◆ WHAT YOU WILL DO: Images excluded, repeat each entry below exactly.

-------- DATA

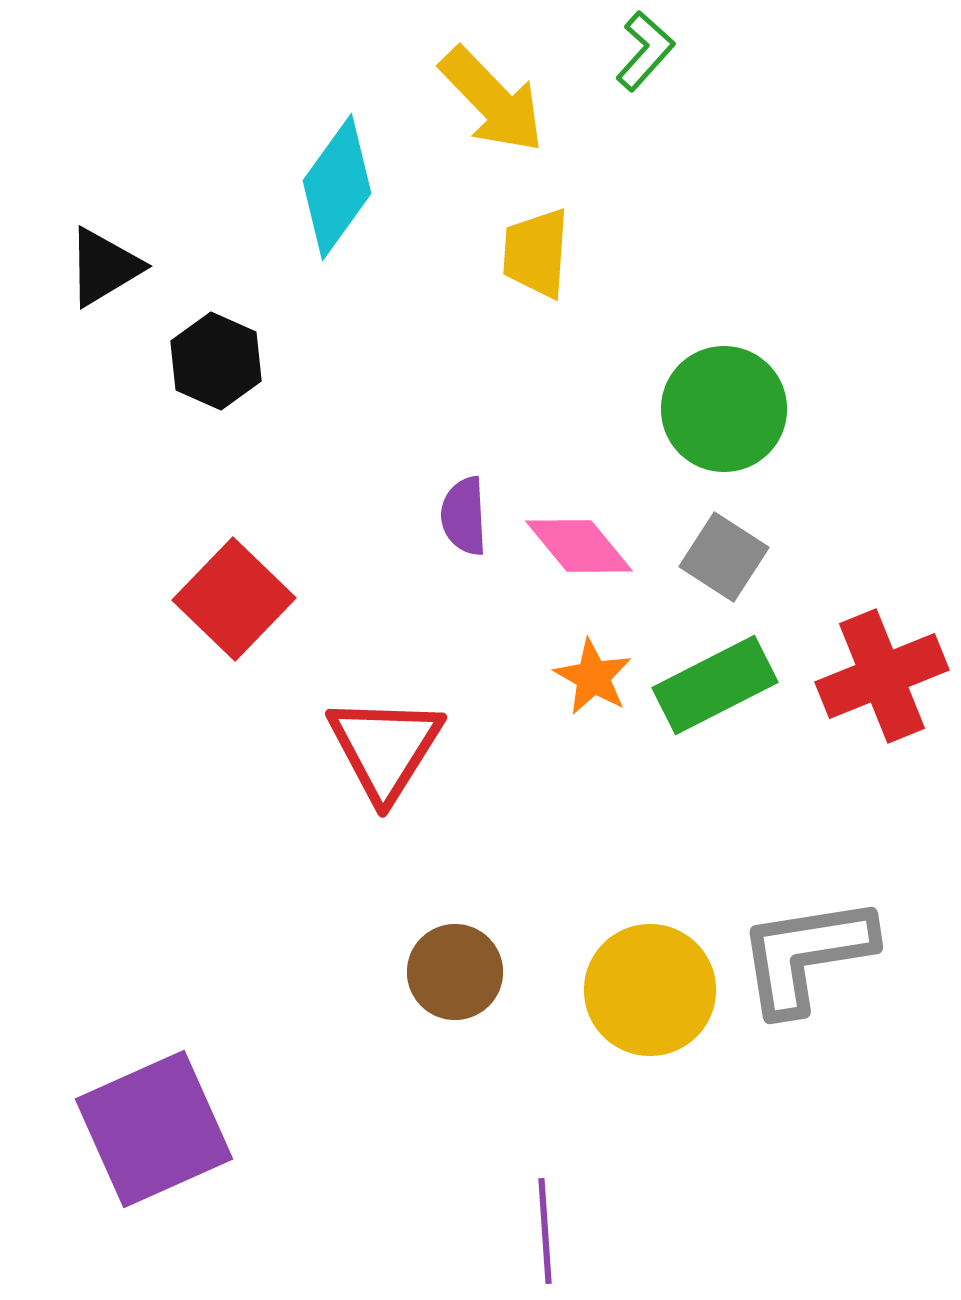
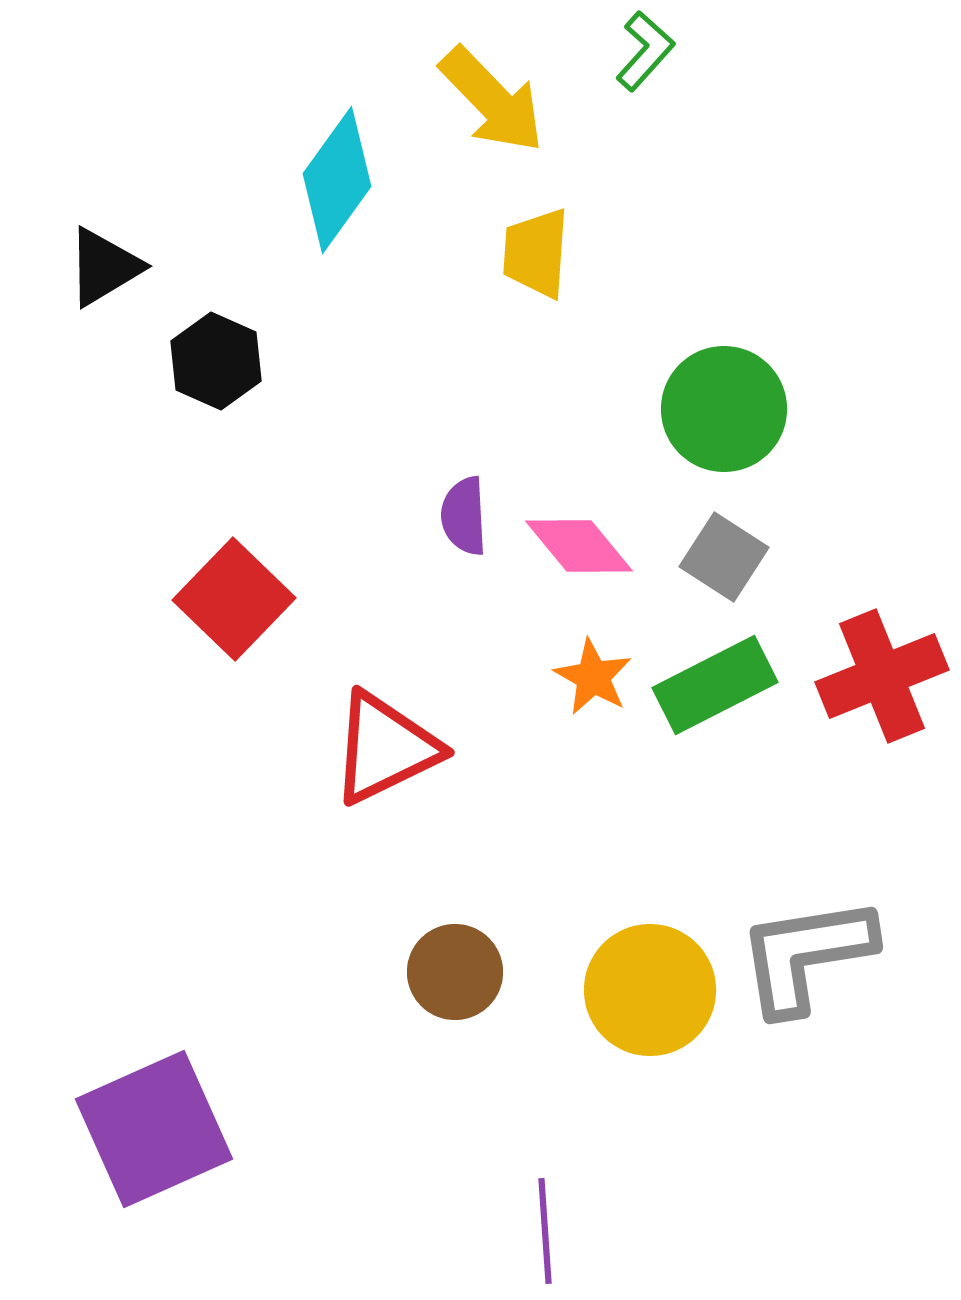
cyan diamond: moved 7 px up
red triangle: rotated 32 degrees clockwise
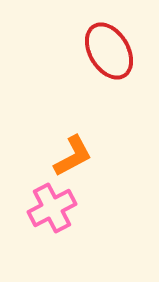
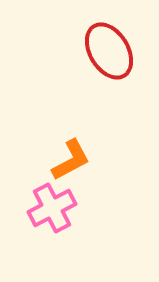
orange L-shape: moved 2 px left, 4 px down
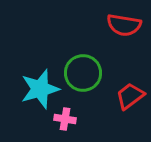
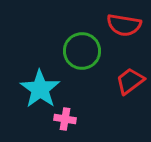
green circle: moved 1 px left, 22 px up
cyan star: rotated 21 degrees counterclockwise
red trapezoid: moved 15 px up
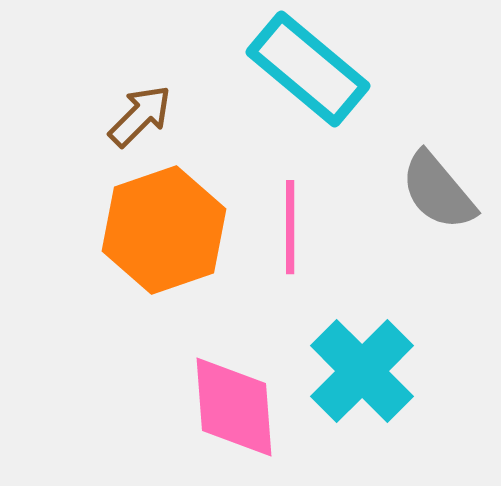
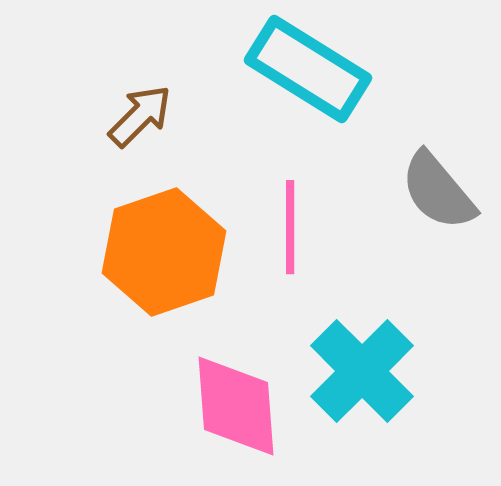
cyan rectangle: rotated 8 degrees counterclockwise
orange hexagon: moved 22 px down
pink diamond: moved 2 px right, 1 px up
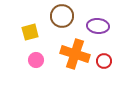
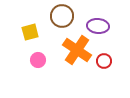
orange cross: moved 2 px right, 4 px up; rotated 16 degrees clockwise
pink circle: moved 2 px right
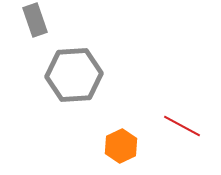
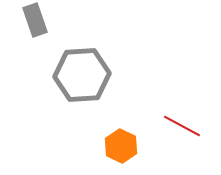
gray hexagon: moved 8 px right
orange hexagon: rotated 8 degrees counterclockwise
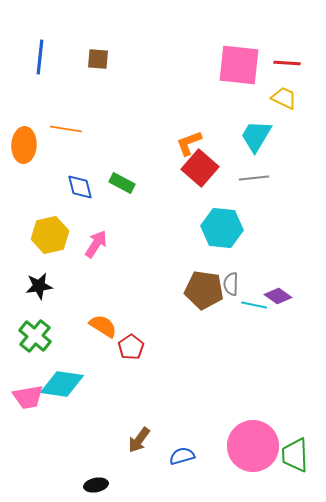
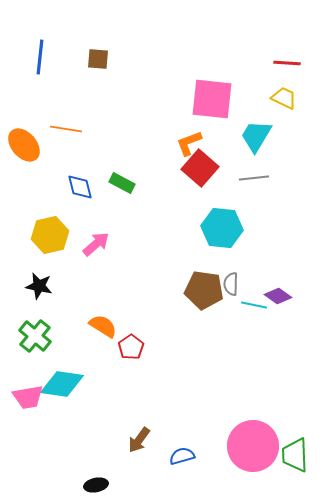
pink square: moved 27 px left, 34 px down
orange ellipse: rotated 44 degrees counterclockwise
pink arrow: rotated 16 degrees clockwise
black star: rotated 20 degrees clockwise
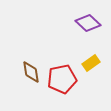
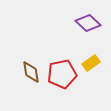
red pentagon: moved 5 px up
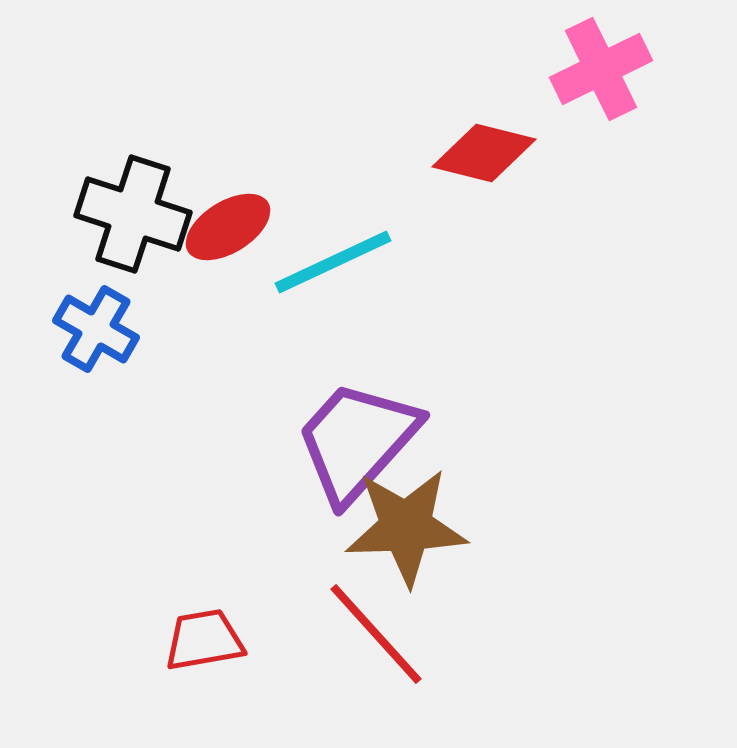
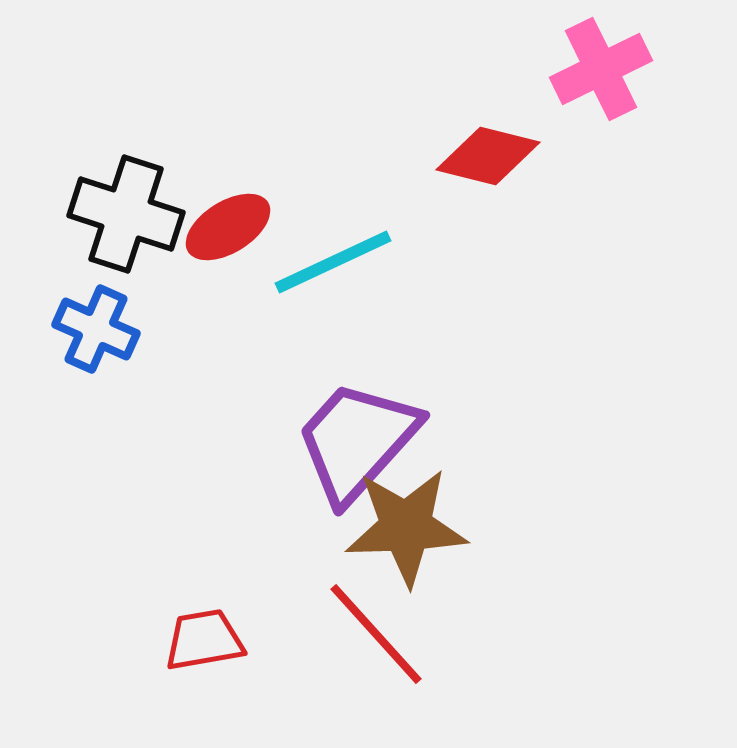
red diamond: moved 4 px right, 3 px down
black cross: moved 7 px left
blue cross: rotated 6 degrees counterclockwise
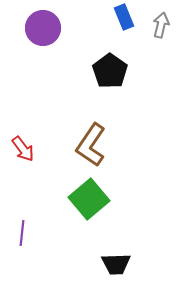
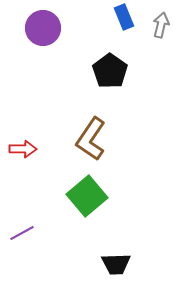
brown L-shape: moved 6 px up
red arrow: rotated 52 degrees counterclockwise
green square: moved 2 px left, 3 px up
purple line: rotated 55 degrees clockwise
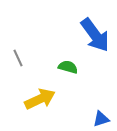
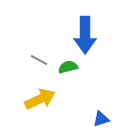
blue arrow: moved 10 px left; rotated 36 degrees clockwise
gray line: moved 21 px right, 2 px down; rotated 36 degrees counterclockwise
green semicircle: rotated 30 degrees counterclockwise
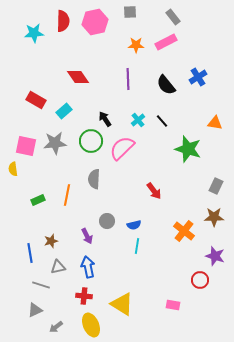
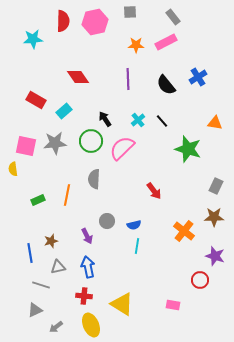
cyan star at (34, 33): moved 1 px left, 6 px down
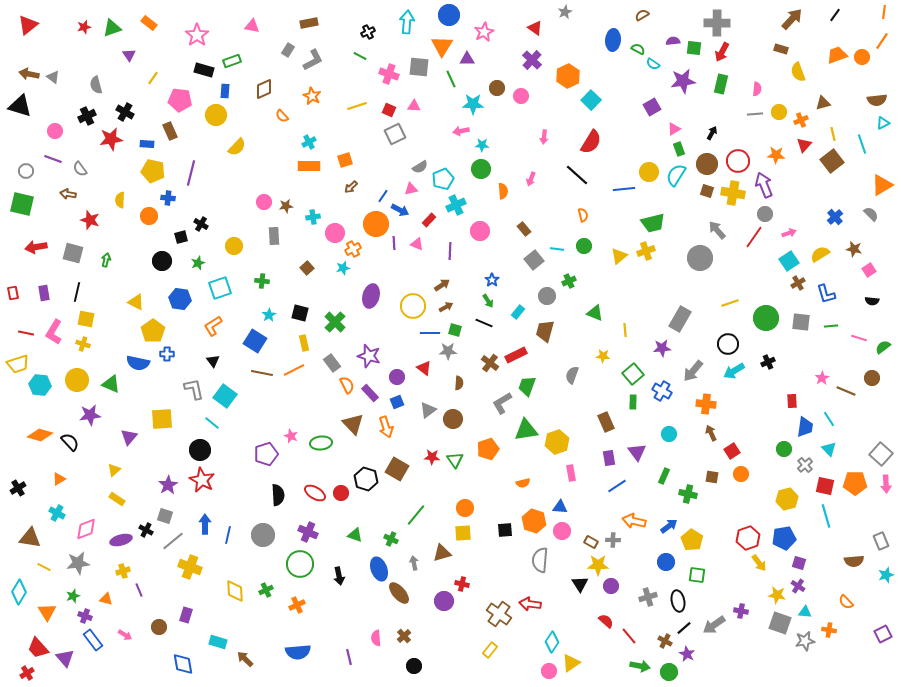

----------------

◆ RESULT OF THIS EXERCISE:
cyan diamond: moved 7 px up
red triangle: rotated 32 degrees clockwise
orange L-shape: moved 2 px left, 4 px down
green circle: moved 1 px left, 22 px up
cyan star: rotated 21 degrees counterclockwise
red trapezoid: moved 15 px up
cyan rectangle: rotated 8 degrees counterclockwise
orange hexagon: moved 22 px down
pink diamond: moved 2 px right, 1 px up
orange cross: moved 2 px right, 4 px up; rotated 16 degrees clockwise
pink circle: moved 2 px right
gray hexagon: moved 8 px right
orange hexagon: rotated 8 degrees counterclockwise
pink square: moved 27 px left, 34 px down
orange ellipse: rotated 44 degrees counterclockwise
pink arrow: rotated 16 degrees clockwise
black star: rotated 20 degrees clockwise
red pentagon: moved 5 px up
red diamond: moved 4 px right, 3 px down
black cross: moved 7 px left
blue cross: rotated 6 degrees counterclockwise
brown L-shape: moved 6 px up
red arrow: rotated 52 degrees counterclockwise
green square: moved 2 px left, 3 px up
purple line: rotated 55 degrees clockwise
blue arrow: moved 10 px left; rotated 36 degrees clockwise
gray line: moved 21 px right, 2 px down; rotated 36 degrees counterclockwise
green semicircle: rotated 30 degrees counterclockwise
cyan star at (34, 33): moved 1 px left, 6 px down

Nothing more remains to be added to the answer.